▸ About this task: Please copy out the records that follow exactly as they stand.

▸ Dataset excerpts:

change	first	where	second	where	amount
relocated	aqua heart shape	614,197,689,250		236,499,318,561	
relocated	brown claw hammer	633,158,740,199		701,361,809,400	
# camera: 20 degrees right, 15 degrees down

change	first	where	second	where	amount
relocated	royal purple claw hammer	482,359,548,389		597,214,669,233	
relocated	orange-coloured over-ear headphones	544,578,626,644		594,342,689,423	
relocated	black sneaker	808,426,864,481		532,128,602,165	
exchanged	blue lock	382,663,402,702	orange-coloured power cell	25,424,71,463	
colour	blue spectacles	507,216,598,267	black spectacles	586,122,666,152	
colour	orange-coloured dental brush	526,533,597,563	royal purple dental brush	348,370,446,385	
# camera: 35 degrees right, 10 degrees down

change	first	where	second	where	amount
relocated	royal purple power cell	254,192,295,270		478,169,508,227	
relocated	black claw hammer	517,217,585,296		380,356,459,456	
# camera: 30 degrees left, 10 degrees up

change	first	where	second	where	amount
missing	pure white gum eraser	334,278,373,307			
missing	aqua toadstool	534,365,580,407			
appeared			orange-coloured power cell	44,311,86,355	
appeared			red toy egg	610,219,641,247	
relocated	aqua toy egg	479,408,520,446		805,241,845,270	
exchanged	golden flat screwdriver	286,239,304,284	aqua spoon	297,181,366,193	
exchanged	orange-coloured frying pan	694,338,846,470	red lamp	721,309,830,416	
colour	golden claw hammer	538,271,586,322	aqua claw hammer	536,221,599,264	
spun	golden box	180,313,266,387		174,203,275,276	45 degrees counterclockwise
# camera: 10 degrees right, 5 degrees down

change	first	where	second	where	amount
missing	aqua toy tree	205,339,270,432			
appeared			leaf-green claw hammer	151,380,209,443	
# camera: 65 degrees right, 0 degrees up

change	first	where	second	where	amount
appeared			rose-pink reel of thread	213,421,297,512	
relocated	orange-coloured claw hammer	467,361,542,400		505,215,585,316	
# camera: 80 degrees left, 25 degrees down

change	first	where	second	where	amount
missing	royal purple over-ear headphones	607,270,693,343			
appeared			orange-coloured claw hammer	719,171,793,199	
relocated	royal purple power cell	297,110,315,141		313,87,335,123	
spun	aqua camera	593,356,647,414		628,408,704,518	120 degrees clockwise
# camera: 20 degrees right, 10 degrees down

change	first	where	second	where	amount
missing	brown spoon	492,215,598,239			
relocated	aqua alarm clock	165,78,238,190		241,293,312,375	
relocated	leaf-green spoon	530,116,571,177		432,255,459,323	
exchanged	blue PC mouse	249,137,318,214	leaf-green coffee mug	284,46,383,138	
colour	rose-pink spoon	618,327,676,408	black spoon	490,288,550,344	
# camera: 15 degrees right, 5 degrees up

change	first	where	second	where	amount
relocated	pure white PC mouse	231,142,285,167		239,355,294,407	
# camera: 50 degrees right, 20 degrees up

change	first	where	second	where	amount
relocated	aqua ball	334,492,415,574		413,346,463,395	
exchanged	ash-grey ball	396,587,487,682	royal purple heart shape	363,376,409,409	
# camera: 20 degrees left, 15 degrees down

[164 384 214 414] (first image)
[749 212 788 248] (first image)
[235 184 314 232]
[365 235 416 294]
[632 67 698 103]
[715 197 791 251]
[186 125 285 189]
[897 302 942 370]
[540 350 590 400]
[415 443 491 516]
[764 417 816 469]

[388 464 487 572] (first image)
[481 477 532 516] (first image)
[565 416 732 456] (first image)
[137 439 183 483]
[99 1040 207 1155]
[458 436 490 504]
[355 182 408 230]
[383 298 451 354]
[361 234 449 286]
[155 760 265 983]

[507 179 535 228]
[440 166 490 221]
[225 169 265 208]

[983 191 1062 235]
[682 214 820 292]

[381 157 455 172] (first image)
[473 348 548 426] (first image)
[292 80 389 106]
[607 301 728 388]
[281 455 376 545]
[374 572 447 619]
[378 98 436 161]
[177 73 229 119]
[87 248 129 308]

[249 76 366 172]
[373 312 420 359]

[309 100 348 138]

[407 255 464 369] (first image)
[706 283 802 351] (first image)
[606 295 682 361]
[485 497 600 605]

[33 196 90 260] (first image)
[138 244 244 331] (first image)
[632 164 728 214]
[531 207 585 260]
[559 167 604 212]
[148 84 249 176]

▸ Task solution:
change	first	where	second	where	amount
relocated	aqua heart shape	614,197,689,250		236,499,318,561	
relocated	brown claw hammer	633,158,740,199		701,361,809,400	
# camera: 20 degrees right, 15 degrees down

change	first	where	second	where	amount
relocated	royal purple claw hammer	482,359,548,389		597,214,669,233	
relocated	orange-coloured over-ear headphones	544,578,626,644		594,342,689,423	
relocated	black sneaker	808,426,864,481		532,128,602,165	
exchanged	blue lock	382,663,402,702	orange-coloured power cell	25,424,71,463	
colour	blue spectacles	507,216,598,267	black spectacles	586,122,666,152	
colour	orange-coloured dental brush	526,533,597,563	royal purple dental brush	348,370,446,385	
# camera: 35 degrees right, 10 degrees down

change	first	where	second	where	amount
relocated	royal purple power cell	254,192,295,270		478,169,508,227	
relocated	black claw hammer	517,217,585,296		380,356,459,456	
# camera: 30 degrees left, 10 degrees up

change	first	where	second	where	amount
missing	pure white gum eraser	334,278,373,307			
missing	aqua toadstool	534,365,580,407			
appeared			orange-coloured power cell	44,311,86,355	
appeared			red toy egg	610,219,641,247	
relocated	aqua toy egg	479,408,520,446		805,241,845,270	
exchanged	golden flat screwdriver	286,239,304,284	aqua spoon	297,181,366,193	
exchanged	orange-coloured frying pan	694,338,846,470	red lamp	721,309,830,416	
colour	golden claw hammer	538,271,586,322	aqua claw hammer	536,221,599,264	
spun	golden box	180,313,266,387		174,203,275,276	45 degrees counterclockwise
# camera: 10 degrees right, 5 degrees down

change	first	where	second	where	amount
missing	aqua toy tree	205,339,270,432			
appeared			leaf-green claw hammer	151,380,209,443	
# camera: 65 degrees right, 0 degrees up

change	first	where	second	where	amount
appeared			rose-pink reel of thread	213,421,297,512	
relocated	orange-coloured claw hammer	467,361,542,400		505,215,585,316	
# camera: 80 degrees left, 25 degrees down

change	first	where	second	where	amount
missing	royal purple over-ear headphones	607,270,693,343			
appeared			orange-coloured claw hammer	719,171,793,199	
relocated	royal purple power cell	297,110,315,141		313,87,335,123	
spun	aqua camera	593,356,647,414		628,408,704,518	120 degrees clockwise
# camera: 20 degrees right, 10 degrees down

change	first	where	second	where	amount
missing	brown spoon	492,215,598,239			
relocated	aqua alarm clock	165,78,238,190		241,293,312,375	
relocated	leaf-green spoon	530,116,571,177		432,255,459,323	
exchanged	blue PC mouse	249,137,318,214	leaf-green coffee mug	284,46,383,138	
colour	rose-pink spoon	618,327,676,408	black spoon	490,288,550,344	
# camera: 15 degrees right, 5 degrees up

change	first	where	second	where	amount
relocated	pure white PC mouse	231,142,285,167		239,355,294,407	
# camera: 50 degrees right, 20 degrees up

change	first	where	second	where	amount
relocated	aqua ball	334,492,415,574		413,346,463,395	
exchanged	ash-grey ball	396,587,487,682	royal purple heart shape	363,376,409,409	
# camera: 20 degrees left, 15 degrees down

[164 384 214 414] (first image)
[749 212 788 248] (first image)
[235 184 314 232]
[365 235 416 294]
[632 67 698 103]
[715 197 791 251]
[186 125 285 189]
[897 302 942 370]
[540 350 590 400]
[415 443 491 516]
[764 417 816 469]

[388 464 487 572] (first image)
[481 477 532 516] (first image)
[565 416 732 456] (first image)
[137 439 183 483]
[99 1040 207 1155]
[458 436 490 504]
[355 182 408 230]
[383 298 451 354]
[361 234 449 286]
[155 760 265 983]

[507 179 535 228]
[440 166 490 221]
[225 169 265 208]

[983 191 1062 235]
[682 214 820 292]

[381 157 455 172] (first image)
[473 348 548 426] (first image)
[292 80 389 106]
[607 301 728 388]
[281 455 376 545]
[374 572 447 619]
[378 98 436 161]
[177 73 229 119]
[87 248 129 308]

[249 76 366 172]
[373 312 420 359]

[309 100 348 138]

[407 255 464 369] (first image)
[706 283 802 351] (first image)
[606 295 682 361]
[485 497 600 605]

[33 196 90 260] (first image)
[138 244 244 331] (first image)
[632 164 728 214]
[531 207 585 260]
[559 167 604 212]
[148 84 249 176]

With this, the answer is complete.